ABOUT THIS TASK
In the entries that follow, find the line containing "R29: 910 (SIG, U7/in-) -> 2.2k (SIG, U7/in-)"; from there, copy every line exactly through the line containing "V3: AC 10mV".
[SUPPLIED RECORDS Boundary: Start]
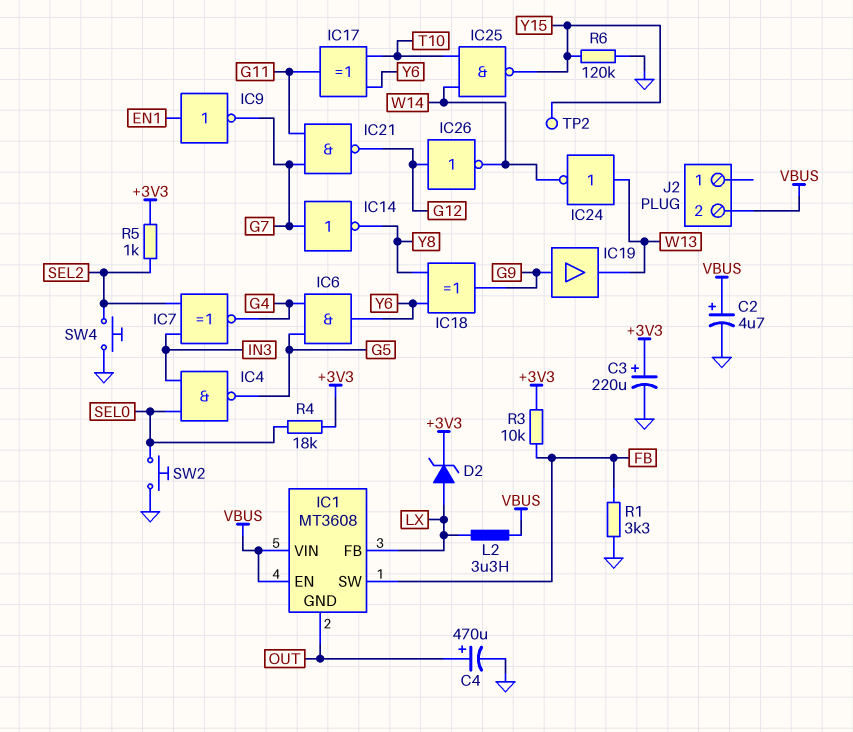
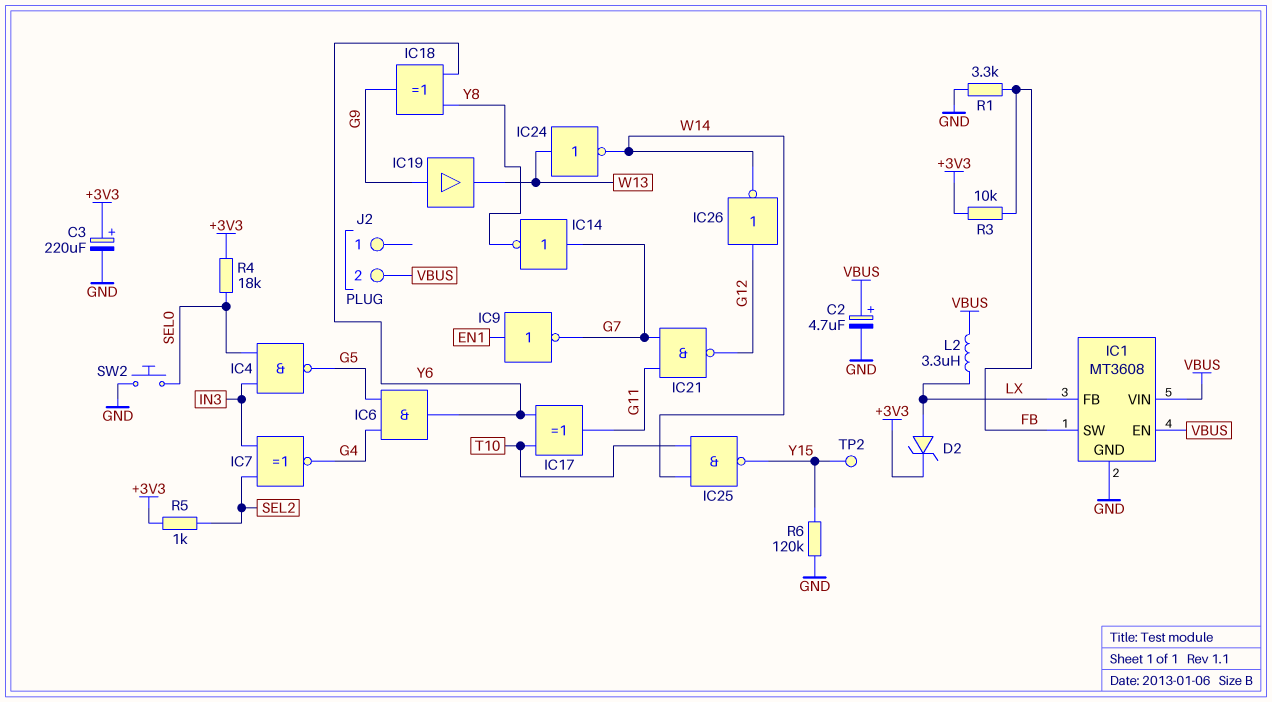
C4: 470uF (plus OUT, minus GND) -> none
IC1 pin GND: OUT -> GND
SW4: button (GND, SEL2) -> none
[SUPPLIED RECORDS Boundary: End]
[SUPPLIED RECORDS Boundary: Start]
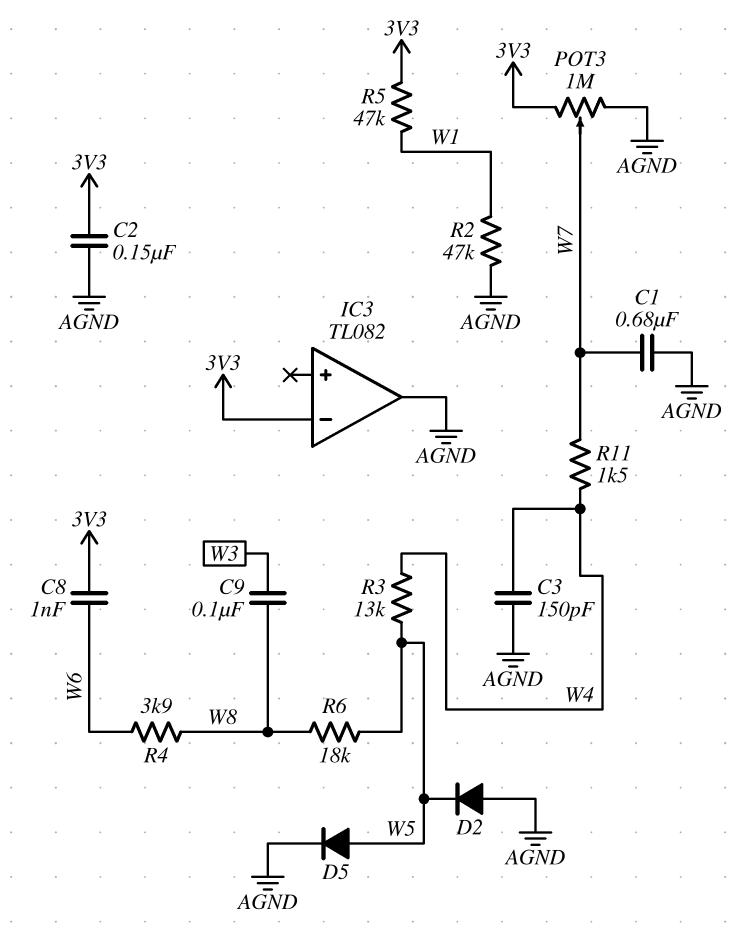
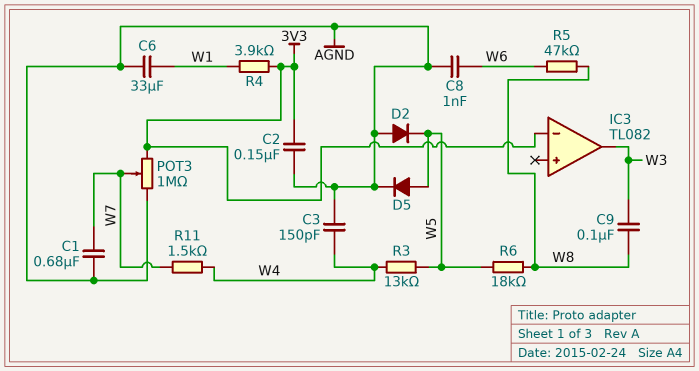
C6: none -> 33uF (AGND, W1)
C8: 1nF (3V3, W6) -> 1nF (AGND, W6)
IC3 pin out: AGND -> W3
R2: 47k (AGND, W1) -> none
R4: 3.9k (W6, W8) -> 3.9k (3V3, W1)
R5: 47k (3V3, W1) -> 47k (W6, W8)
[SUPPLIED RECORDS Boundary: End]
[SUPPLIED RECORDS Boundary: Start]
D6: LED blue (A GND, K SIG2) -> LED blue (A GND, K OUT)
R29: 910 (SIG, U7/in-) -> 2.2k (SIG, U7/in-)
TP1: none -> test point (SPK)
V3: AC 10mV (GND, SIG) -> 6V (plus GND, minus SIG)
[SUPPLIED RECORDS Boundary: End]
TASK RESULT
R29: 910 (SIG, U7/in-) -> 2.2k (SIG, U7/in-)
TP1: none -> test point (SPK)
V3: AC 10mV (GND, SIG) -> 6V (plus GND, minus SIG)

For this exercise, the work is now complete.